> **Exercise requirements**
In the listing that follows, the range to quote begins at the line that has "V3: none -> 24V (plus VCC, minus GND)" and ends after the line that has "R201: 270k (PULSE, THR) -> 56k (PULSE, THR)"; quote it verbatim and add nothing.

> **Supplied records**
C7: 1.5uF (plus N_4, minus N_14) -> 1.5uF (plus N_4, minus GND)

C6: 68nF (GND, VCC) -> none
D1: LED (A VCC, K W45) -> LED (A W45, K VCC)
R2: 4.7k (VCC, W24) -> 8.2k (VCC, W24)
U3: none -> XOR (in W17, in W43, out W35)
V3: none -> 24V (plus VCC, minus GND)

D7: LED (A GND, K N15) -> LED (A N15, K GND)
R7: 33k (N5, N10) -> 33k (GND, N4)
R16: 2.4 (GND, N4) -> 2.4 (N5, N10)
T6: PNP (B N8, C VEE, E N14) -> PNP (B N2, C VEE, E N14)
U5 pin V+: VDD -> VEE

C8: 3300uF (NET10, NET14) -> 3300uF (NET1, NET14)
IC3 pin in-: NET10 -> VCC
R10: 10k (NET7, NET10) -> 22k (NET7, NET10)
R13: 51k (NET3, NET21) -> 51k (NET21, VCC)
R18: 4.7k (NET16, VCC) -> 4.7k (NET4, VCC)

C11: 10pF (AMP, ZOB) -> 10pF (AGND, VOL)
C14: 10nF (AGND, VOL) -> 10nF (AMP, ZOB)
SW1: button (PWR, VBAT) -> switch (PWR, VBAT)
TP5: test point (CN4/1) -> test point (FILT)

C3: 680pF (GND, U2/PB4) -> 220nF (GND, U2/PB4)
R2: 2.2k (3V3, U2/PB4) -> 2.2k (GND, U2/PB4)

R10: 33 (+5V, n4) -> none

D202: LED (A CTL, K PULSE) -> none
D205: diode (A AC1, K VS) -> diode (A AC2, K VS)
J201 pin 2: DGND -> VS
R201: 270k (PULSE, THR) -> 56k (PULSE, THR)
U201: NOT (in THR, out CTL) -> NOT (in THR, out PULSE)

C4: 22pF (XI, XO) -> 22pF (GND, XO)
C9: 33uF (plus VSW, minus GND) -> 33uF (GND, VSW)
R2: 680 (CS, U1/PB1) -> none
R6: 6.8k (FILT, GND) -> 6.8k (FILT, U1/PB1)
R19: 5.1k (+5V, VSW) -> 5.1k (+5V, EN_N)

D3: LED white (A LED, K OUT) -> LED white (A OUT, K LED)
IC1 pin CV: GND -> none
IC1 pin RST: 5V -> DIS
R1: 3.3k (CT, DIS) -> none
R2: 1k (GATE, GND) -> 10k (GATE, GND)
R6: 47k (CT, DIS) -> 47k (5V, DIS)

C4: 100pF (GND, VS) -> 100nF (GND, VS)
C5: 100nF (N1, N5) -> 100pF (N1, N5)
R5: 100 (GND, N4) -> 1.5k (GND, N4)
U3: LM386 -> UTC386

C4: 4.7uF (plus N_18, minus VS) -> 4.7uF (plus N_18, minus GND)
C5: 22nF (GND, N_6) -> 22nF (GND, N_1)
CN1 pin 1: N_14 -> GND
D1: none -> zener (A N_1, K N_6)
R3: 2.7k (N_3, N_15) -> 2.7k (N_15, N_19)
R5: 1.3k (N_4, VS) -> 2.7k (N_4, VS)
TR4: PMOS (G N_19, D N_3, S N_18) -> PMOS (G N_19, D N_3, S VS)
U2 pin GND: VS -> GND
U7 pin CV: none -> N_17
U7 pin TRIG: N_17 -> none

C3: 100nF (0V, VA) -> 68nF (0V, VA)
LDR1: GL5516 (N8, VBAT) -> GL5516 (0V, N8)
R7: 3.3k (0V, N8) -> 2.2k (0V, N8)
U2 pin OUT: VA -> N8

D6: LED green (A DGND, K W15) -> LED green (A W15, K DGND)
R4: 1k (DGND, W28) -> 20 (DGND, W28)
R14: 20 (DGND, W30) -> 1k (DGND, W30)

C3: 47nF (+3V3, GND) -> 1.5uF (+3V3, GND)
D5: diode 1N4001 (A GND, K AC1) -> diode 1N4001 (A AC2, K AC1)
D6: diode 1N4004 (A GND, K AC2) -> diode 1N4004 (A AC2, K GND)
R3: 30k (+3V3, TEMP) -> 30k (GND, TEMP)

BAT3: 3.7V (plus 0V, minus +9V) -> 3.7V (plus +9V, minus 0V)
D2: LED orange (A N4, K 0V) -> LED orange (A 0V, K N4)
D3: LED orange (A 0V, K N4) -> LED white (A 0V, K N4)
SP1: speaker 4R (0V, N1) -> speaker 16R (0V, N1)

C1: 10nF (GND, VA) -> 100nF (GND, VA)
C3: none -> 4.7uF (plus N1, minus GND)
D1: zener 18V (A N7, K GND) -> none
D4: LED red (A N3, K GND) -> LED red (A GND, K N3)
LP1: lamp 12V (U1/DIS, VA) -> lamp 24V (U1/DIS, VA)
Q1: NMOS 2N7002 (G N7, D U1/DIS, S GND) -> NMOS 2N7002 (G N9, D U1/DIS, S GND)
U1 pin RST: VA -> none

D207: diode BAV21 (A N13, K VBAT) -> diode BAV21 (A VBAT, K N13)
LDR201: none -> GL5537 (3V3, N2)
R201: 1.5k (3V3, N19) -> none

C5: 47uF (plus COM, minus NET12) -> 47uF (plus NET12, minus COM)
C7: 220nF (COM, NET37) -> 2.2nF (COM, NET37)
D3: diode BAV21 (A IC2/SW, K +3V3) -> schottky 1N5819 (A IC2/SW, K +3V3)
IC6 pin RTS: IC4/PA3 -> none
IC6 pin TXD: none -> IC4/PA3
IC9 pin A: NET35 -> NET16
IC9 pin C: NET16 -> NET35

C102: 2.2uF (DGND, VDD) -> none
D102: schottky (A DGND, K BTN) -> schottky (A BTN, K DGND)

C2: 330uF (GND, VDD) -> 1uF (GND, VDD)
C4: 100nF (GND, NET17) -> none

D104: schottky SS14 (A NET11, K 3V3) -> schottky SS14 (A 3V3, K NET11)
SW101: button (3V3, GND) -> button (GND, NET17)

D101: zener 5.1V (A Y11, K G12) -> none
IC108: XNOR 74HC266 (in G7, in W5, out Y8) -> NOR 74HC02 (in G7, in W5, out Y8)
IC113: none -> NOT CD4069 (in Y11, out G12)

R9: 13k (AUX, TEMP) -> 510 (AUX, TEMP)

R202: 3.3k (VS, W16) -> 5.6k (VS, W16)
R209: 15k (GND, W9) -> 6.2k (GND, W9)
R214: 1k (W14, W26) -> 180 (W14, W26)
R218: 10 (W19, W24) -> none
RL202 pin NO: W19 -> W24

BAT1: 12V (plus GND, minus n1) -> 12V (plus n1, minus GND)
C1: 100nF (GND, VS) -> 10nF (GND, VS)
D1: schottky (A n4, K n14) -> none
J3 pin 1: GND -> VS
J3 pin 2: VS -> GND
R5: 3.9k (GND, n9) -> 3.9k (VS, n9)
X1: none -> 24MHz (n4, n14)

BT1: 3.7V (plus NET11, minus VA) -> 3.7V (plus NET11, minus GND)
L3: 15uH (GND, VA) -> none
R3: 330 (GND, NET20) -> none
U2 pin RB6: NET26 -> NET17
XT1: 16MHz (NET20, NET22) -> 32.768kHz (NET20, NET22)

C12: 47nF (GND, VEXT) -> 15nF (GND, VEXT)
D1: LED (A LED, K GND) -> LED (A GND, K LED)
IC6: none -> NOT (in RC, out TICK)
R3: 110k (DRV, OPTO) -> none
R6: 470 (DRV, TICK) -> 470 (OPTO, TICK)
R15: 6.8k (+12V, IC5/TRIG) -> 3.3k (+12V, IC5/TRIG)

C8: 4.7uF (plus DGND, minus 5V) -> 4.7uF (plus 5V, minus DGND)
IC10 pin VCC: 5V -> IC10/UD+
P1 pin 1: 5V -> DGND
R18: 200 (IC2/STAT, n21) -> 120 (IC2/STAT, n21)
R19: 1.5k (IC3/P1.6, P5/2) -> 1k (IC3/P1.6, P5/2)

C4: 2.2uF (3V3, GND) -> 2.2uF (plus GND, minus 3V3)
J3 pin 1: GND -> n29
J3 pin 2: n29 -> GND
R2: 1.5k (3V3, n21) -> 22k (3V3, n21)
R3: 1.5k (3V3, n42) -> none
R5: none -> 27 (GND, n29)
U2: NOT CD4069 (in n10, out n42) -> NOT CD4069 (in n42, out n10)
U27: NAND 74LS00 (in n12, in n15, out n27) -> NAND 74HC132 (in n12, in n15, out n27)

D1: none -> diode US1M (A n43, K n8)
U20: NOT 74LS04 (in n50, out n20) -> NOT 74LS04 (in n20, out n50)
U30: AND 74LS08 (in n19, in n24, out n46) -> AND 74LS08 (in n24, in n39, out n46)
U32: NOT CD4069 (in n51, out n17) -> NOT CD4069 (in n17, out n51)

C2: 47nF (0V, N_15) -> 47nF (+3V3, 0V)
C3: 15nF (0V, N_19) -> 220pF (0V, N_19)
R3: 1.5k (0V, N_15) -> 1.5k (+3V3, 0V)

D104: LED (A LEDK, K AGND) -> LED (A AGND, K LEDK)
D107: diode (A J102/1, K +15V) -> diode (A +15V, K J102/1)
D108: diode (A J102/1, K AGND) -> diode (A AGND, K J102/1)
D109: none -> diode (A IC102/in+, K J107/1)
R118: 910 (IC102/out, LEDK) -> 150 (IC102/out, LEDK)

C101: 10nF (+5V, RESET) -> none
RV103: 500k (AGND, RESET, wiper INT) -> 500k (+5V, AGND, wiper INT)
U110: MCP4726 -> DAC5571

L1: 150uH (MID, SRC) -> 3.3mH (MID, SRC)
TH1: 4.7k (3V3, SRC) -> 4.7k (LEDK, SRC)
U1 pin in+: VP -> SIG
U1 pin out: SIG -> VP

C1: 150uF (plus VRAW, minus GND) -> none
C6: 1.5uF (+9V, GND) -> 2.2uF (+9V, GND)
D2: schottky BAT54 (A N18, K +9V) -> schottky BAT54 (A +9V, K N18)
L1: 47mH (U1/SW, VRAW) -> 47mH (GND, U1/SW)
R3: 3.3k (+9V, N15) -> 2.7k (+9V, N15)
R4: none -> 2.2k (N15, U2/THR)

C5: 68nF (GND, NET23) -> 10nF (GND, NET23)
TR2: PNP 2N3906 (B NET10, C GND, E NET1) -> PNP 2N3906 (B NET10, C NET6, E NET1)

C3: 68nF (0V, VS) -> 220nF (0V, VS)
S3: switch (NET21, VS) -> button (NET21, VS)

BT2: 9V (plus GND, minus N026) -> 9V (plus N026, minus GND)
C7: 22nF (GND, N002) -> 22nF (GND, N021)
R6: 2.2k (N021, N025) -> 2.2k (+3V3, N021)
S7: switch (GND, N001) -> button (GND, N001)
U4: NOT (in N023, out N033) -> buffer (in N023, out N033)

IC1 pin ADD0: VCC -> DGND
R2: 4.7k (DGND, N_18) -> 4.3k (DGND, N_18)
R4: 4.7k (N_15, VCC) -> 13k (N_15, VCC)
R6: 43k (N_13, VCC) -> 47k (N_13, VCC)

> **Output of the task**
V3: none -> 24V (plus VCC, minus GND)

D7: LED (A GND, K N15) -> LED (A N15, K GND)
R7: 33k (N5, N10) -> 33k (GND, N4)
R16: 2.4 (GND, N4) -> 2.4 (N5, N10)
T6: PNP (B N8, C VEE, E N14) -> PNP (B N2, C VEE, E N14)
U5 pin V+: VDD -> VEE

C8: 3300uF (NET10, NET14) -> 3300uF (NET1, NET14)
IC3 pin in-: NET10 -> VCC
R10: 10k (NET7, NET10) -> 22k (NET7, NET10)
R13: 51k (NET3, NET21) -> 51k (NET21, VCC)
R18: 4.7k (NET16, VCC) -> 4.7k (NET4, VCC)

C11: 10pF (AMP, ZOB) -> 10pF (AGND, VOL)
C14: 10nF (AGND, VOL) -> 10nF (AMP, ZOB)
SW1: button (PWR, VBAT) -> switch (PWR, VBAT)
TP5: test point (CN4/1) -> test point (FILT)

C3: 680pF (GND, U2/PB4) -> 220nF (GND, U2/PB4)
R2: 2.2k (3V3, U2/PB4) -> 2.2k (GND, U2/PB4)

R10: 33 (+5V, n4) -> none

D202: LED (A CTL, K PULSE) -> none
D205: diode (A AC1, K VS) -> diode (A AC2, K VS)
J201 pin 2: DGND -> VS
R201: 270k (PULSE, THR) -> 56k (PULSE, THR)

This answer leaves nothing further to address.